Requirement »
Number of lines with "black" in the data: give that figure by itself.

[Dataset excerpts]
◇ ◇ ◇

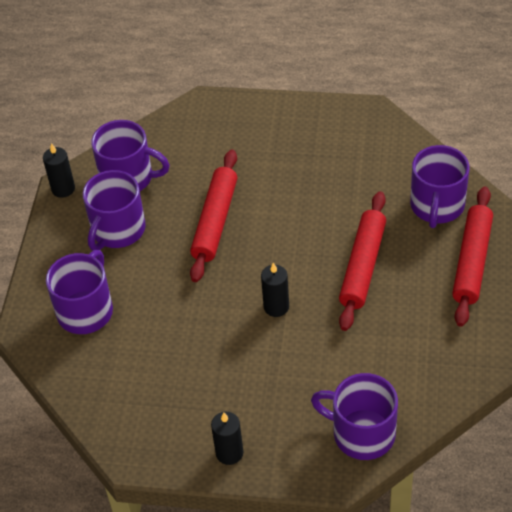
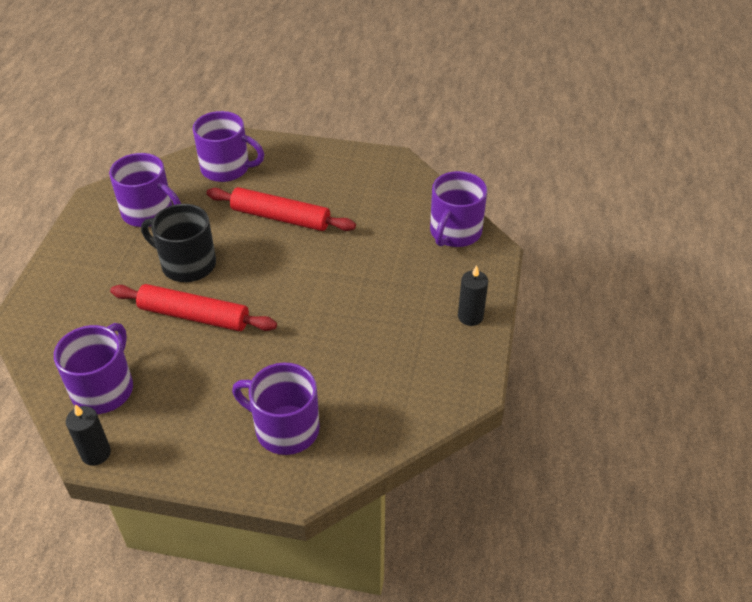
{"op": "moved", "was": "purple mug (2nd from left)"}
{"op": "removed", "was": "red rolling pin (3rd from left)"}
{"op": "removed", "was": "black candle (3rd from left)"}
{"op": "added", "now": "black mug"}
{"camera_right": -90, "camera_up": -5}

◇ ◇ ◇

Reply »
2